(Object transformation records)
◇ ◇ ◇ ◇
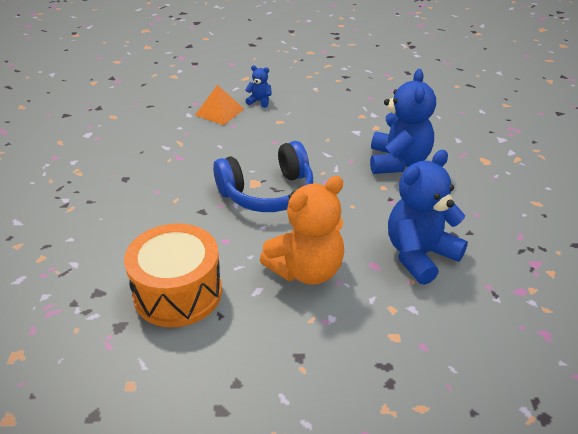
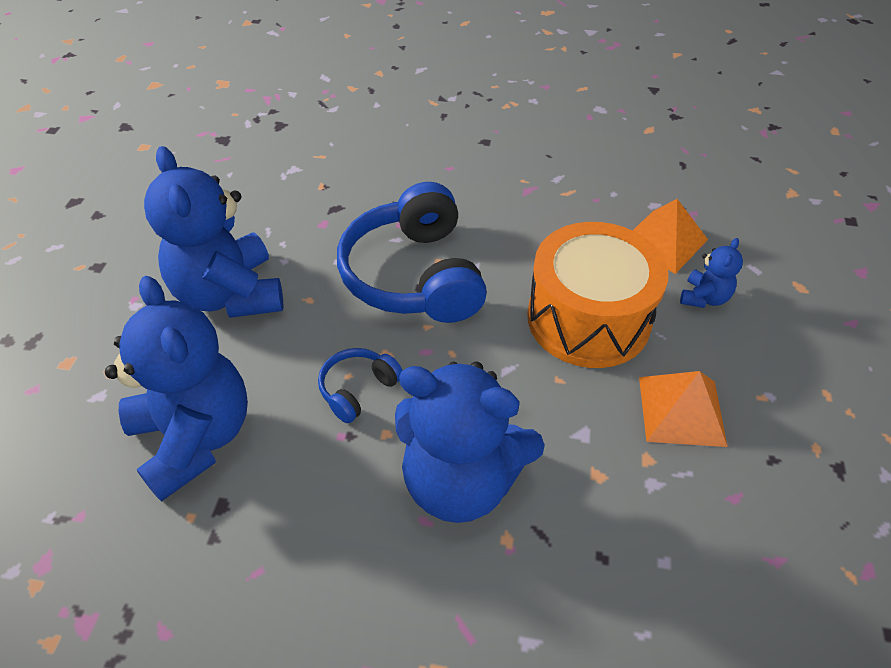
camera: 100 degrees right, 10 degrees up
(178, 292) = (249, 179): orange drum -> orange drum (588, 319)
(306, 270) = (229, 294): orange teddy bear -> blue teddy bear
(332, 108) = (681, 411): none -> orange pyramid
(360, 200) = (358, 390): none -> blue headphones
◇ ◇ ◇ ◇
*What this task involves:* Set down the records exactly, without the pictures.

*Task output:*
camera: 100 degrees right, 10 degrees up
(178, 292) = (249, 179): orange drum -> orange drum (588, 319)
(306, 270) = (229, 294): orange teddy bear -> blue teddy bear
(332, 108) = (681, 411): none -> orange pyramid
(360, 200) = (358, 390): none -> blue headphones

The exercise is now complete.